• **Image sets with object changes**
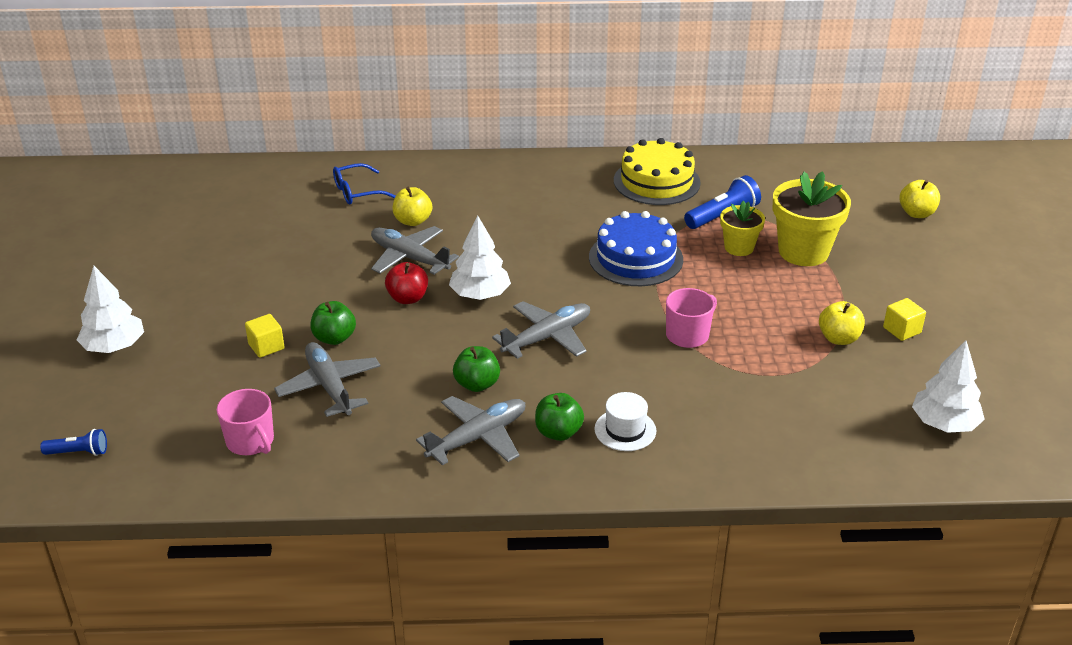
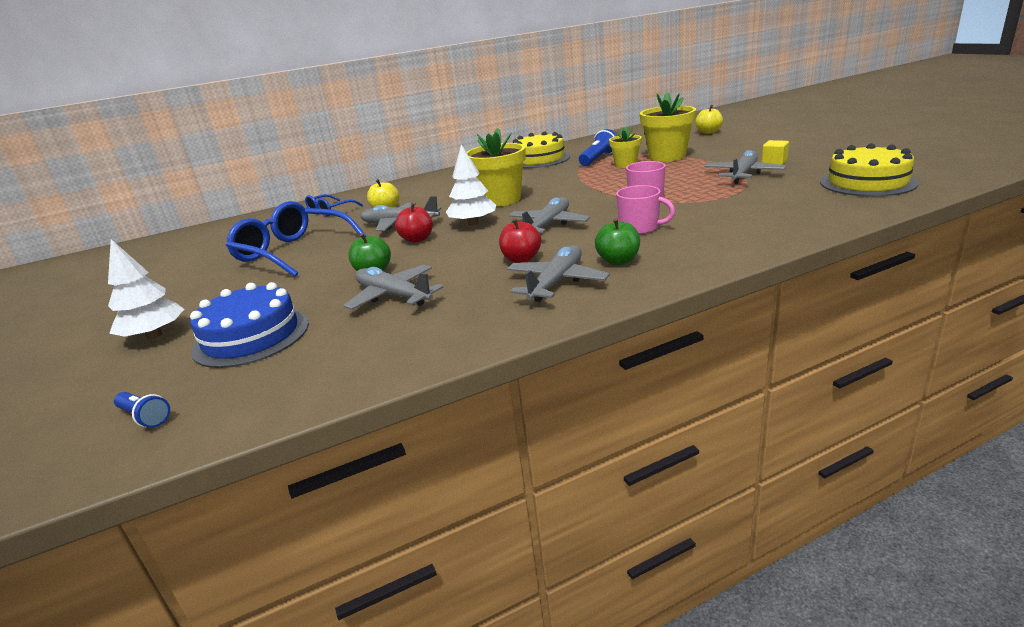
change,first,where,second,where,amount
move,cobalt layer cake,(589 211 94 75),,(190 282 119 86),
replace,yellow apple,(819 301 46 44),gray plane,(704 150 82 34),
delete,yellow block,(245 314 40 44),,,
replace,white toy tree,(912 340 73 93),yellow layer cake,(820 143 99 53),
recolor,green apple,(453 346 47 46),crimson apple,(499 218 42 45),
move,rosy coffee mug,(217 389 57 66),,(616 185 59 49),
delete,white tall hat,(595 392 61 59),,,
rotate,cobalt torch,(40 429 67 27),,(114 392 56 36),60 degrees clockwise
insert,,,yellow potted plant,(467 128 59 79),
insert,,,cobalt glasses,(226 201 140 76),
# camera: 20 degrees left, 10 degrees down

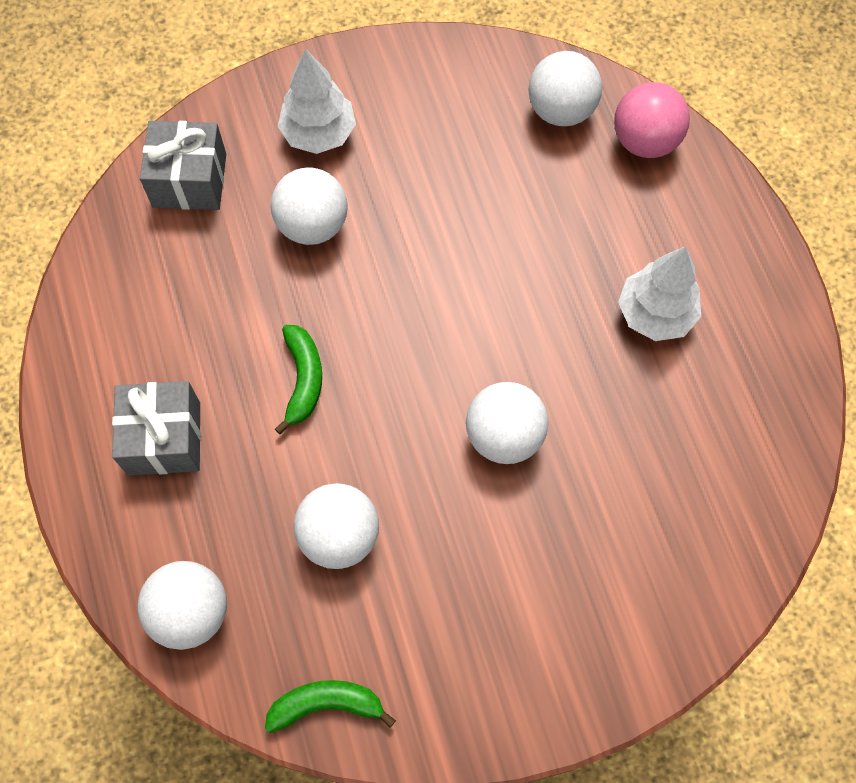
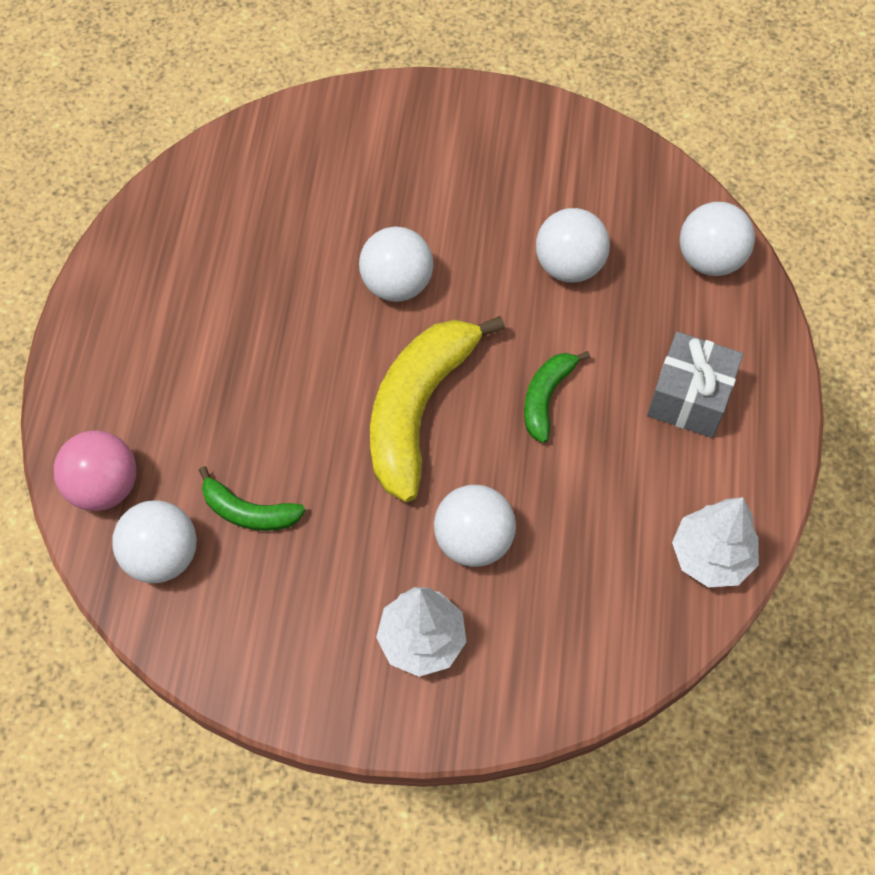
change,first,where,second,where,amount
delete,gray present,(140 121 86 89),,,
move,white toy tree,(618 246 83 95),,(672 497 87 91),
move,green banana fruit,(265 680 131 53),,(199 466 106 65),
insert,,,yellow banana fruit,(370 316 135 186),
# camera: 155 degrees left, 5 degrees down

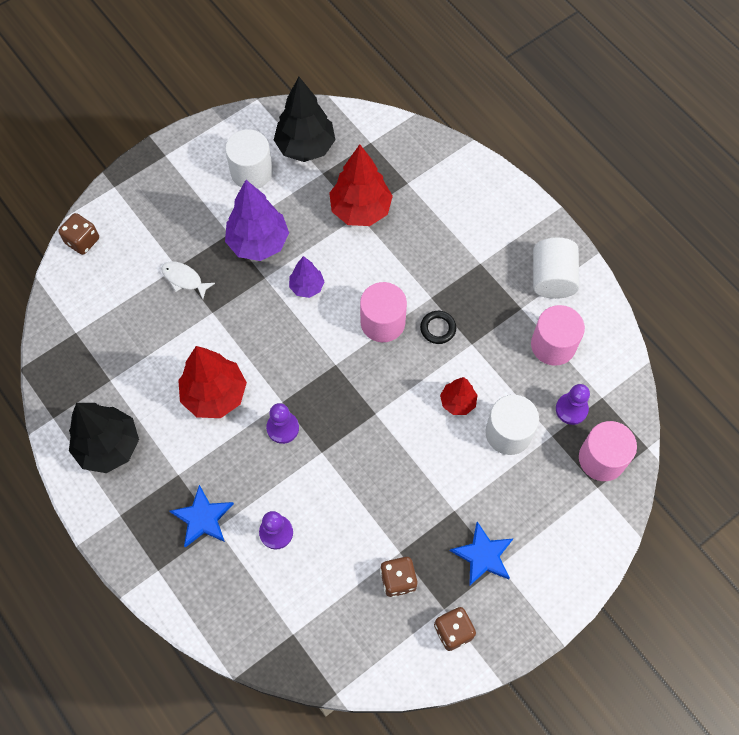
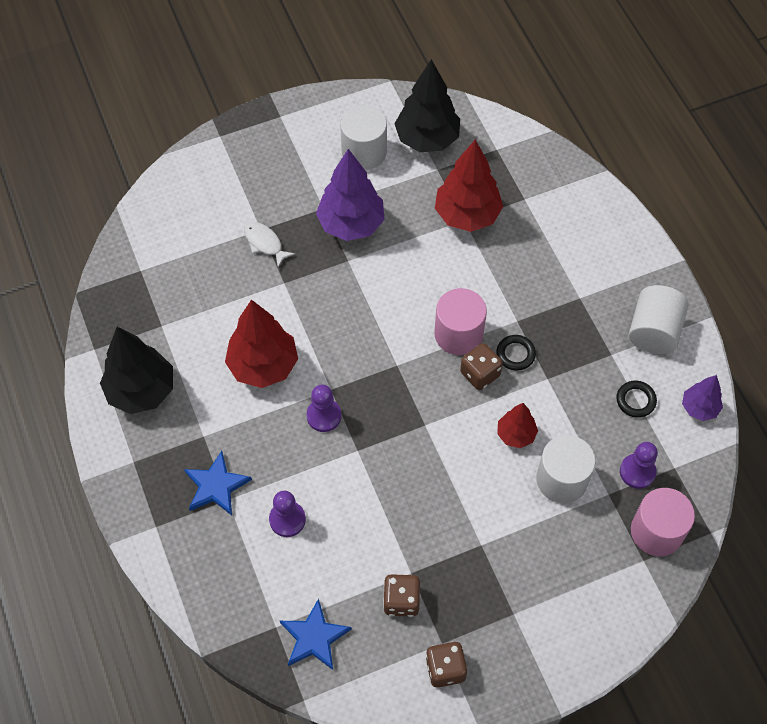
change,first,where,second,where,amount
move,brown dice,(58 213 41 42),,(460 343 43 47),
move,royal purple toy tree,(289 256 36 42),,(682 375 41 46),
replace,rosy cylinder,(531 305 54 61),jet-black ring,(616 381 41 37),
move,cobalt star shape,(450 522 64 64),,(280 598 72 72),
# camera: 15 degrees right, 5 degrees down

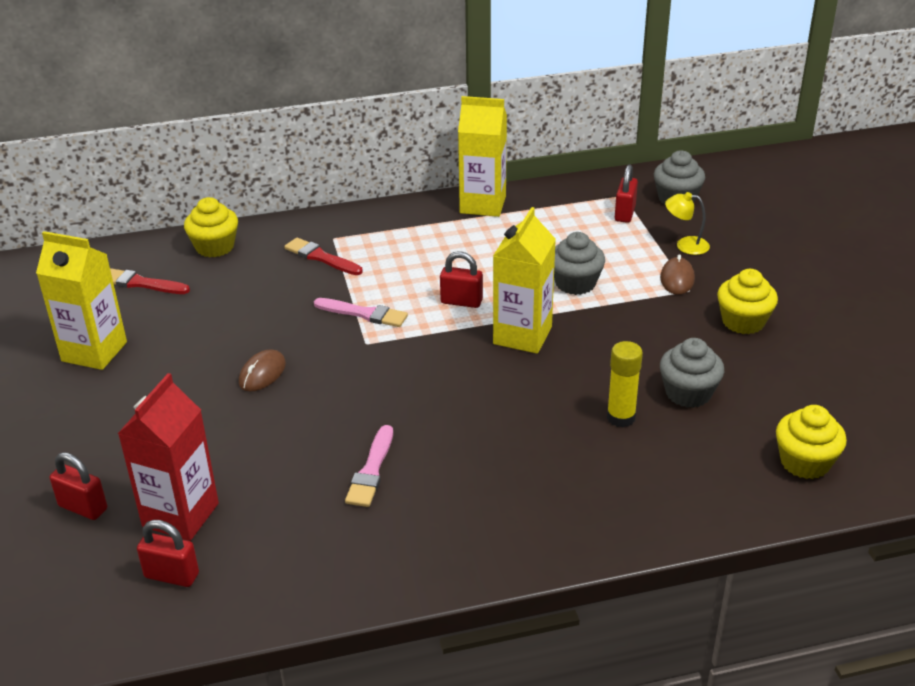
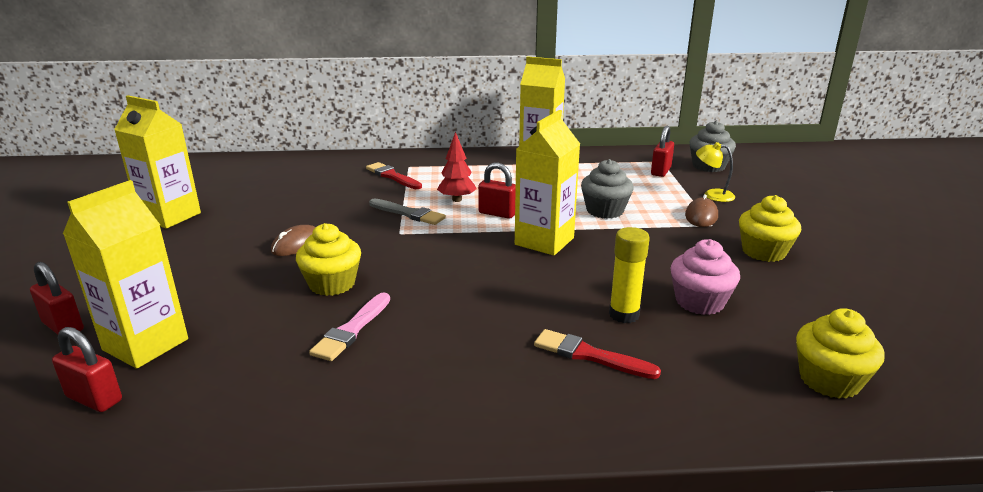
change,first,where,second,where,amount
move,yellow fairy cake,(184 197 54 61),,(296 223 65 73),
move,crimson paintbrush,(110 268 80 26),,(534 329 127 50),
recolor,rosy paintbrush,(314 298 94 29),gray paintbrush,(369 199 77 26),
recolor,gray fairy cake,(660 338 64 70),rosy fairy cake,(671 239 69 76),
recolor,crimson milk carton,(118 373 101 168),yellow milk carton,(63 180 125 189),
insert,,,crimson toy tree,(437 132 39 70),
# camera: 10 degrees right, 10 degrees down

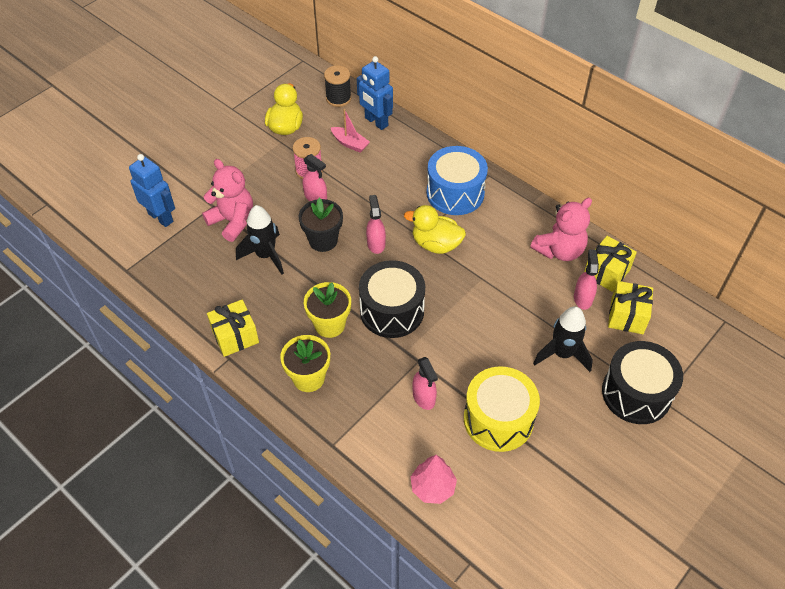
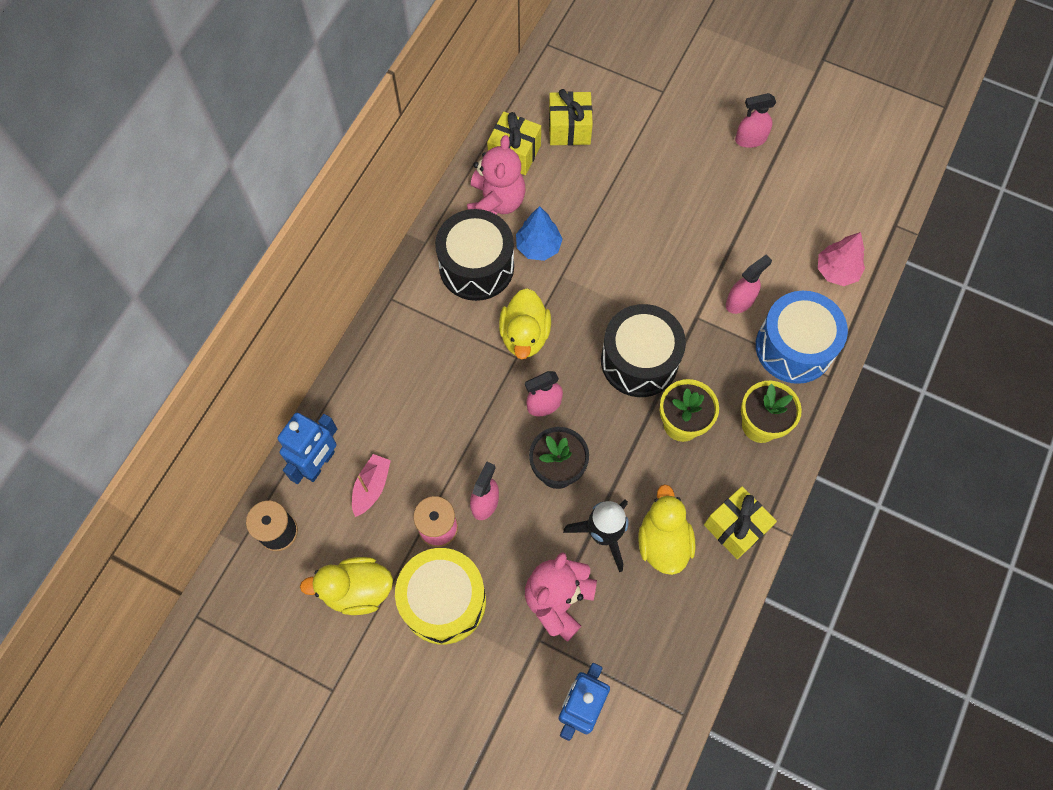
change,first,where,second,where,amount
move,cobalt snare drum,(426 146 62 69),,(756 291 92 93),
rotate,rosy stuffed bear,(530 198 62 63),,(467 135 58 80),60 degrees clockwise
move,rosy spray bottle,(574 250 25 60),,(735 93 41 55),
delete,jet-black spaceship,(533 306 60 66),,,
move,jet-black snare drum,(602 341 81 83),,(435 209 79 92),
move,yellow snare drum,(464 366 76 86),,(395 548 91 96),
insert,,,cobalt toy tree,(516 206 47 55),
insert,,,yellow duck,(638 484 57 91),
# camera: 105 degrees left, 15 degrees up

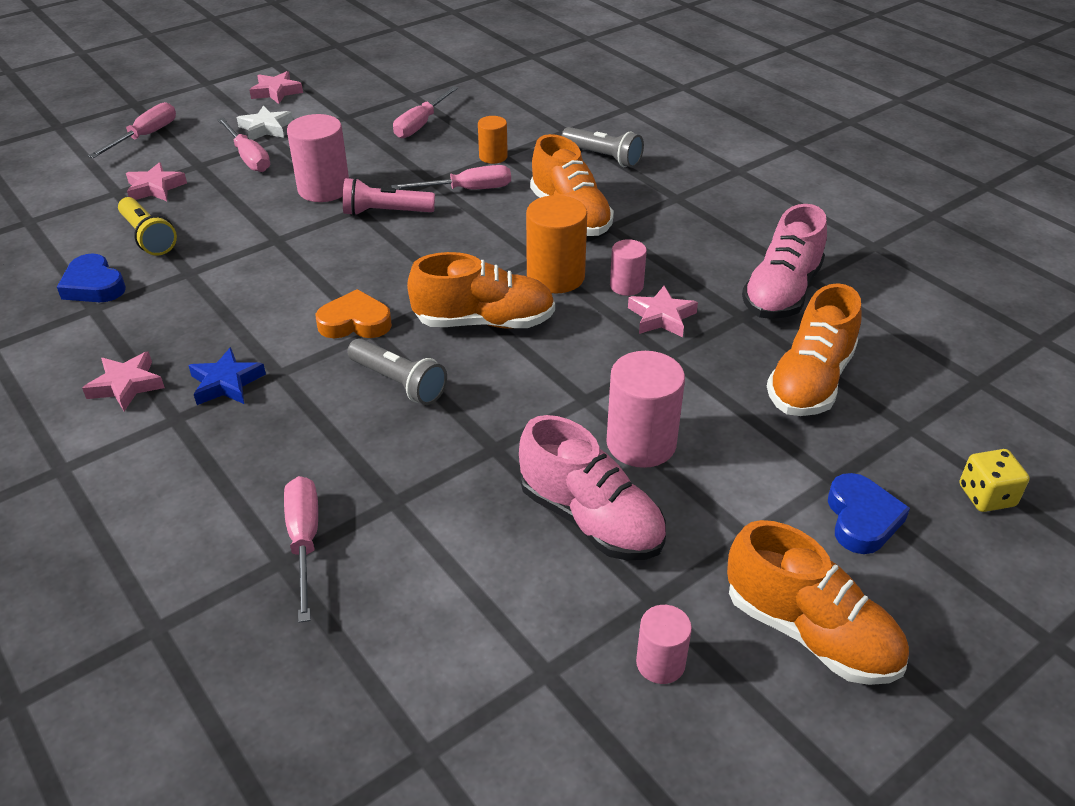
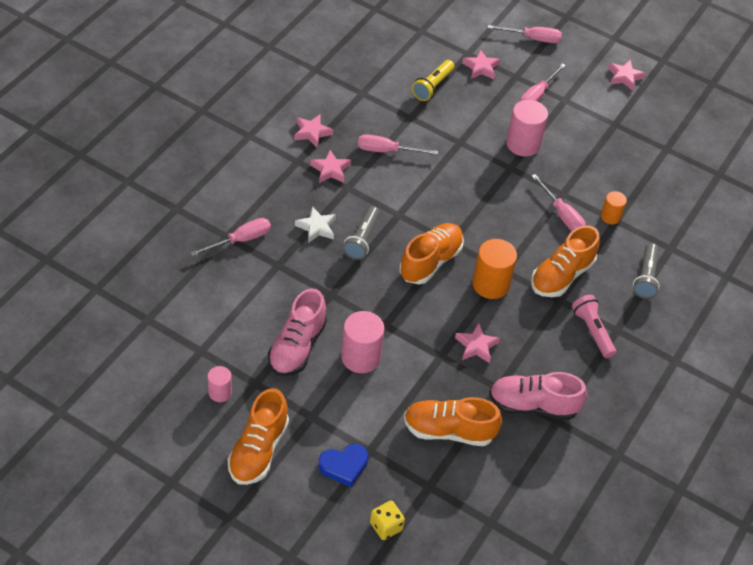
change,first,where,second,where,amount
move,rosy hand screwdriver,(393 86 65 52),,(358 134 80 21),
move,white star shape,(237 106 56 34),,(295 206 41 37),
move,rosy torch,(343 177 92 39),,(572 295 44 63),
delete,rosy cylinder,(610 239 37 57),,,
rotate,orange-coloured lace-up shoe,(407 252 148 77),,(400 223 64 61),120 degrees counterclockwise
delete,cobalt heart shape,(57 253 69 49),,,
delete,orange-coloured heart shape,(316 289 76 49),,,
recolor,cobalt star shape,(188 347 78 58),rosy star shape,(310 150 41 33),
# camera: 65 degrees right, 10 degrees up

• **EXERCISE AIM**
Of the lines above, extract only those from the line with "move,rosy coffee mug,(217" to the line with "insert,,,cobalt glasses,(226 201", both included, exactly as written.

• **ANSWER SECTION**
move,rosy coffee mug,(217 389 57 66),,(616 185 59 49),
delete,white tall hat,(595 392 61 59),,,
rotate,cobalt torch,(40 429 67 27),,(114 392 56 36),60 degrees clockwise
insert,,,yellow potted plant,(467 128 59 79),
insert,,,cobalt glasses,(226 201 140 76),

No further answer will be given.